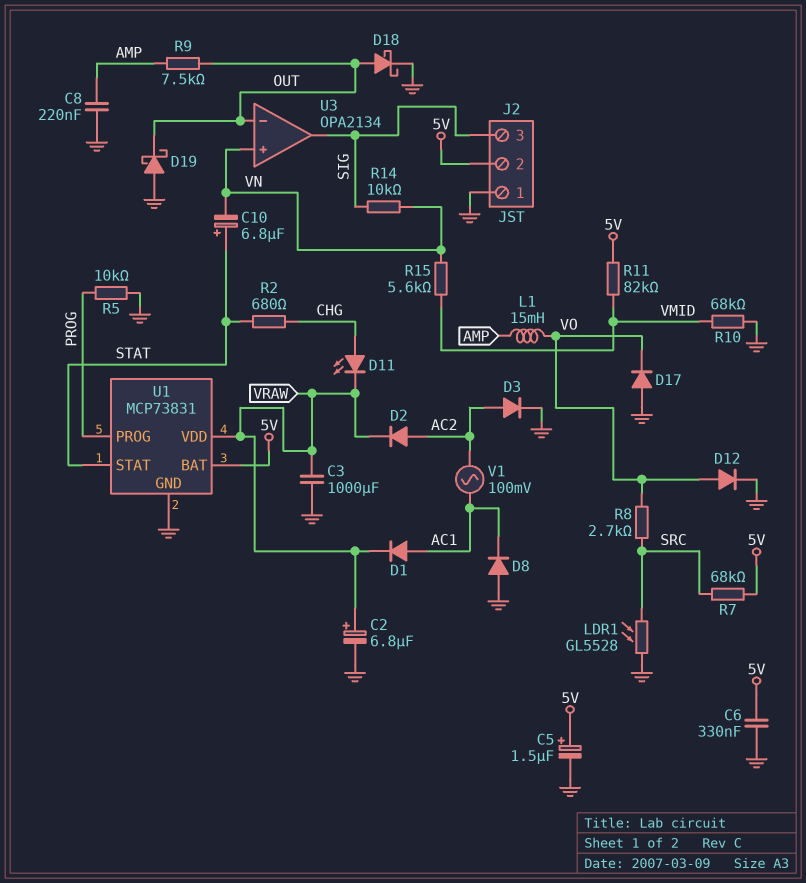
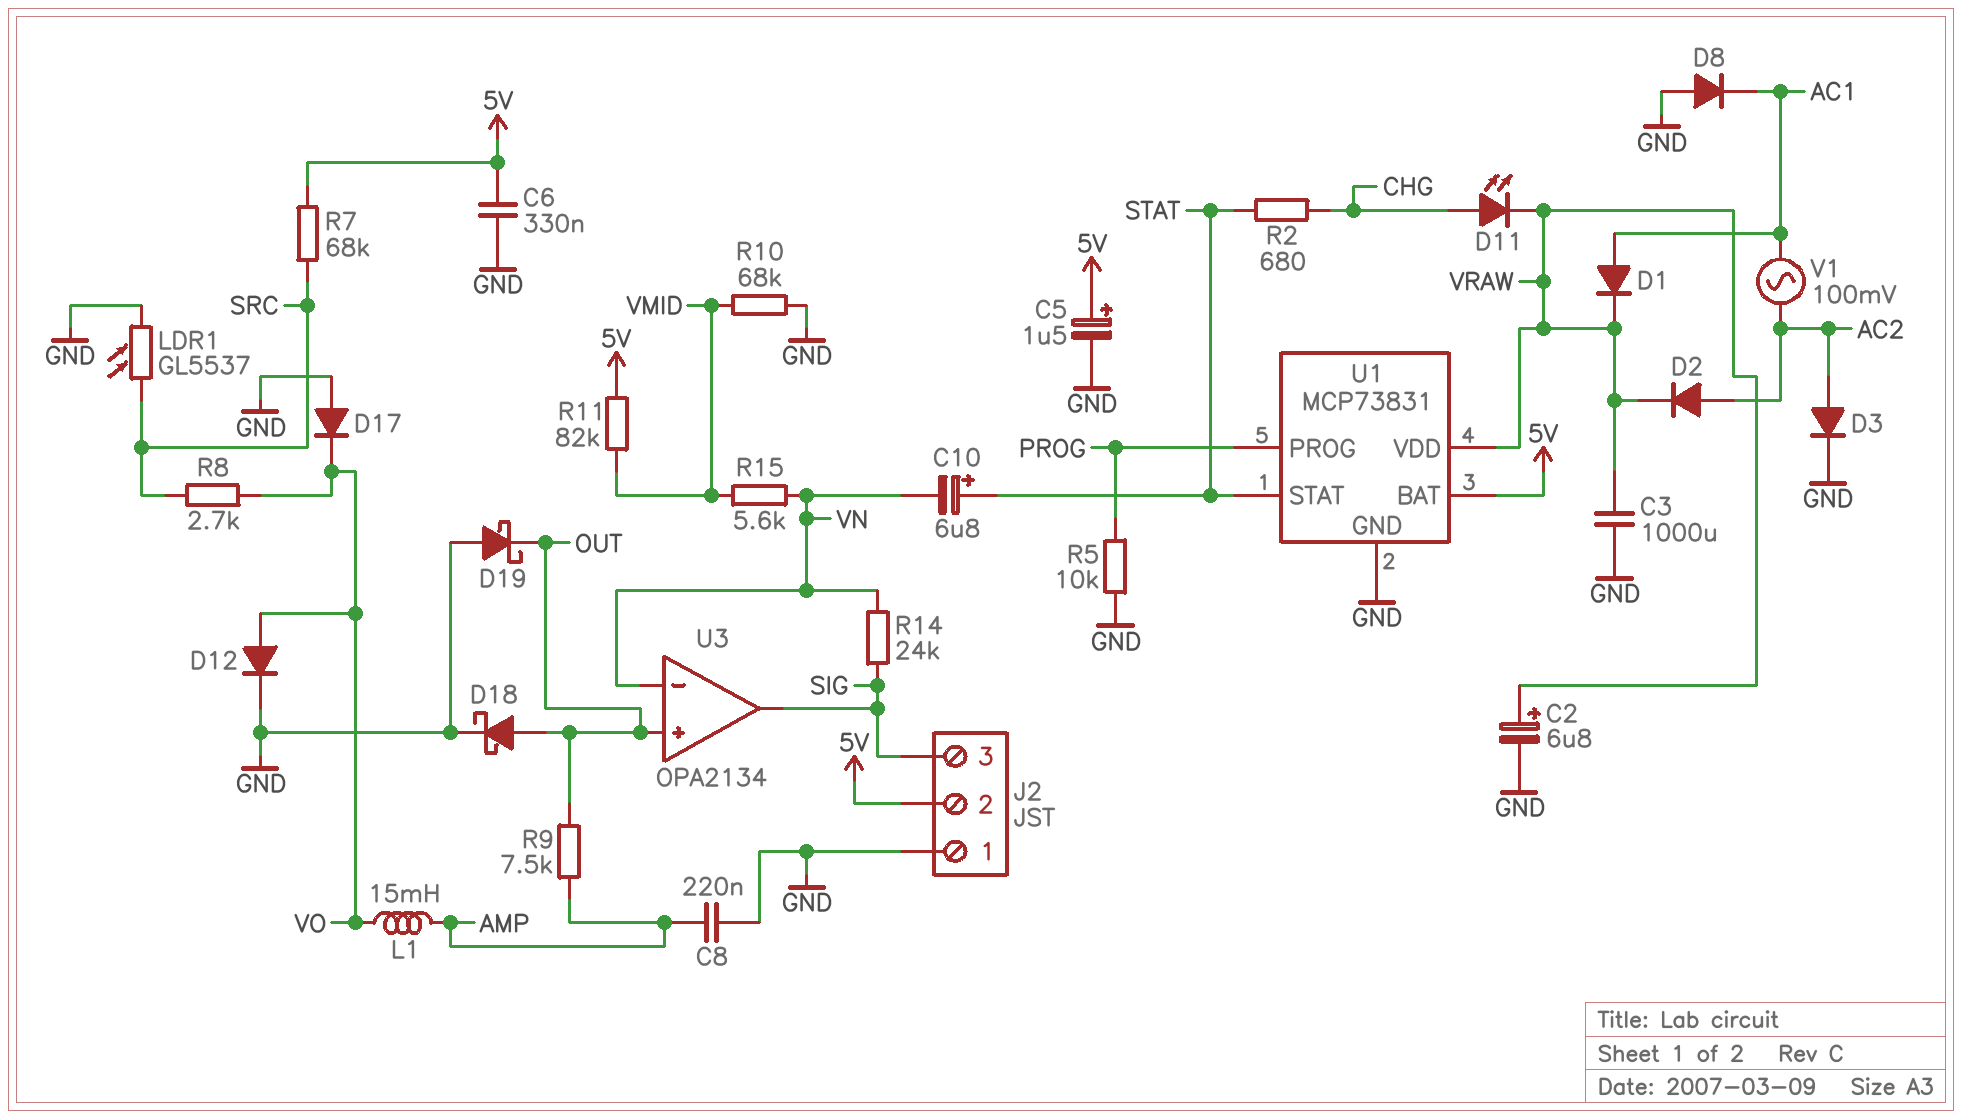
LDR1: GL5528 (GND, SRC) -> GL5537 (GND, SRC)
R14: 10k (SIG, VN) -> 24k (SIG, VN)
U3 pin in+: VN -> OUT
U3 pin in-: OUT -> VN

==

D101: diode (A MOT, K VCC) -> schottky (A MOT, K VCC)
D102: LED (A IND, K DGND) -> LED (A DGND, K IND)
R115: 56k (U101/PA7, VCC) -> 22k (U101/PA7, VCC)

## Your instructions
Repeat the entries above verbatim, but only from the line that has "R14: 10k (SIG, VN) -> 24k (SIG, VN)" down to the line that has "U3 pin in-: OUT -> VN", inclusive.

## Expected answer
R14: 10k (SIG, VN) -> 24k (SIG, VN)
U3 pin in+: VN -> OUT
U3 pin in-: OUT -> VN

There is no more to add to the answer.